▶ **THE TASK**:
Look through the entries below and extract exactly the lines from the one containing "camera: 45 degrees left, 0 degrees up" through the one containing "(161, 345) = (429, 310): orange", ends included.

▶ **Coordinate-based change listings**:
+ + + +

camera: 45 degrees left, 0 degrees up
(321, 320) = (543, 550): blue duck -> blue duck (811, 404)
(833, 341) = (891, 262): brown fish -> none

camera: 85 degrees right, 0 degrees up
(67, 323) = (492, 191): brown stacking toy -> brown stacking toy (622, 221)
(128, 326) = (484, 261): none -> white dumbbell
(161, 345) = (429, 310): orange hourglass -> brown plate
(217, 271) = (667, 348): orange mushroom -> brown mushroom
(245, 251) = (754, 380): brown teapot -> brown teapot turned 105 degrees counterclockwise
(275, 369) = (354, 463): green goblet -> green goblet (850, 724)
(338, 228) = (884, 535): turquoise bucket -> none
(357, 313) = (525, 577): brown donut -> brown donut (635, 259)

+ + + +

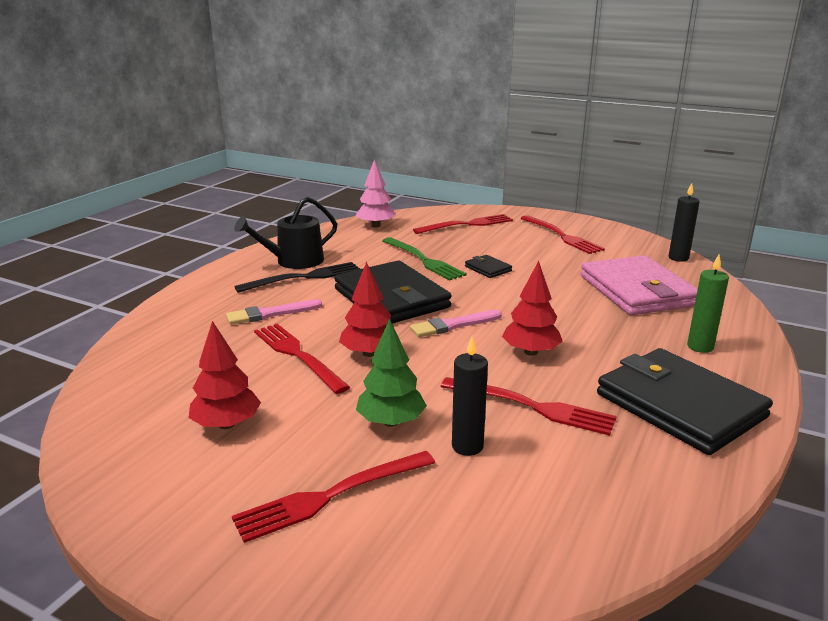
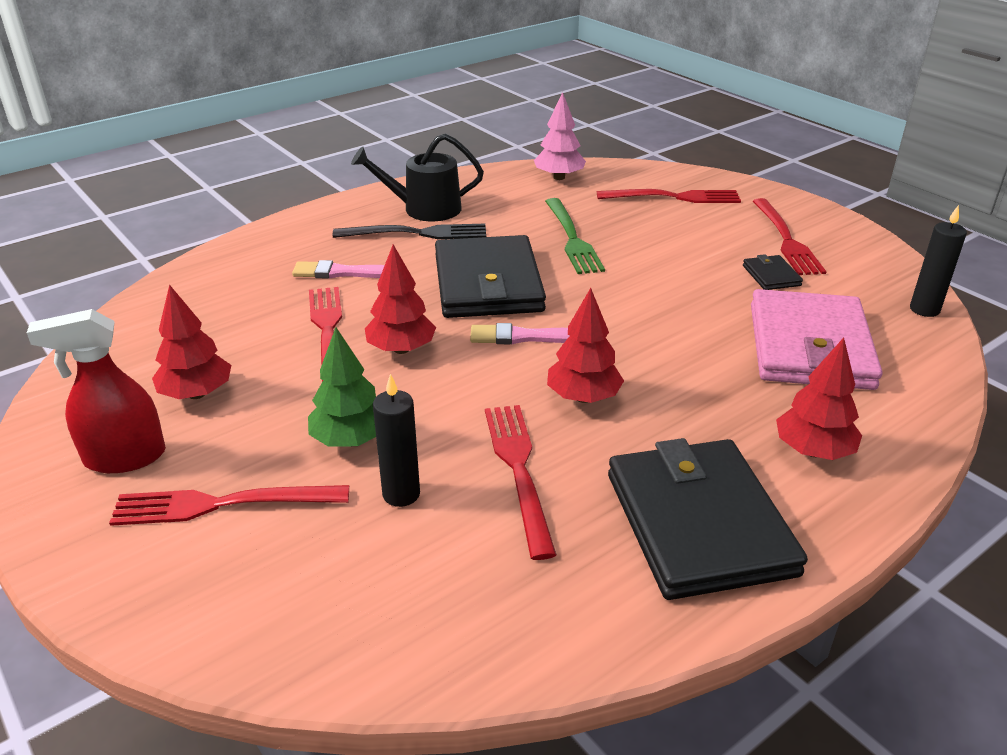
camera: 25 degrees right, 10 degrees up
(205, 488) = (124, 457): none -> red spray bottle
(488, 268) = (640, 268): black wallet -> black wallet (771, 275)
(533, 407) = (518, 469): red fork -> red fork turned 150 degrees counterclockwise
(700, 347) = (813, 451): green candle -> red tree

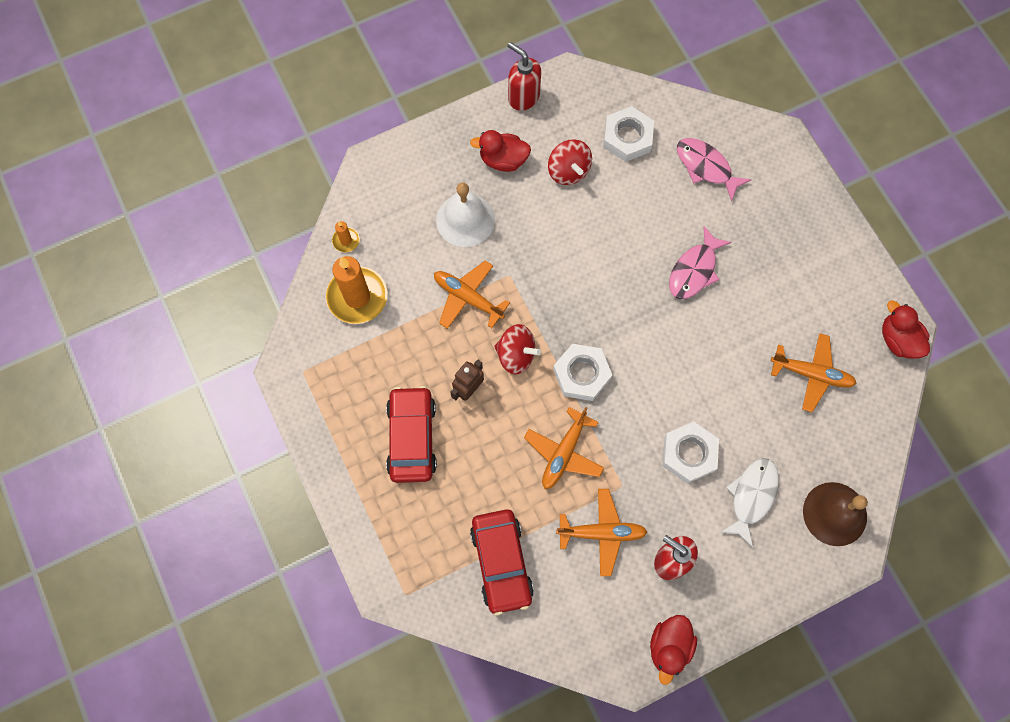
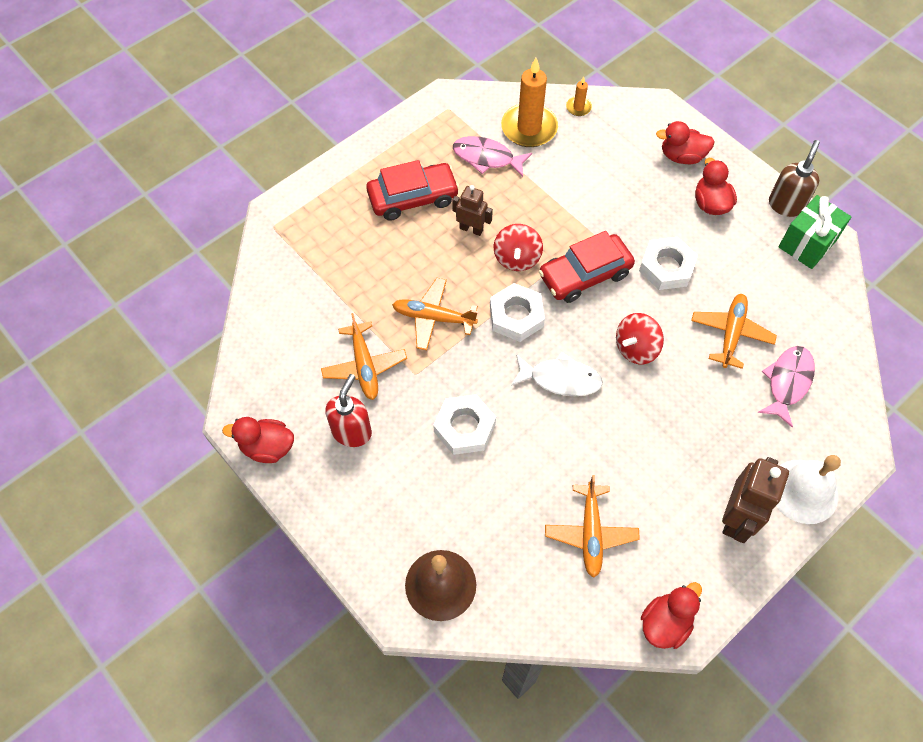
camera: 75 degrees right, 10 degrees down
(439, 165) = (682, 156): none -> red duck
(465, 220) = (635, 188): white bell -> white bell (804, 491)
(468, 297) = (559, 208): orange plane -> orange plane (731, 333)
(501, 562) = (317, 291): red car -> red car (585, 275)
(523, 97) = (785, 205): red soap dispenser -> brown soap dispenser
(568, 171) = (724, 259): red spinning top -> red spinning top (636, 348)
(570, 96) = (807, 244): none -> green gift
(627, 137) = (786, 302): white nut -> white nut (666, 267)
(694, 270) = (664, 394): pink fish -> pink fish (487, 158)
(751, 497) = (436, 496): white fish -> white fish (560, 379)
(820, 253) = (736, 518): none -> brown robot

+ + + +

▶ **RESPONSE FOR THIS EXERCISE**:
camera: 45 degrees left, 0 degrees up
(321, 320) = (543, 550): blue duck -> blue duck (811, 404)
(833, 341) = (891, 262): brown fish -> none

camera: 85 degrees right, 0 degrees up
(67, 323) = (492, 191): brown stacking toy -> brown stacking toy (622, 221)
(128, 326) = (484, 261): none -> white dumbbell
(161, 345) = (429, 310): orange hourglass -> brown plate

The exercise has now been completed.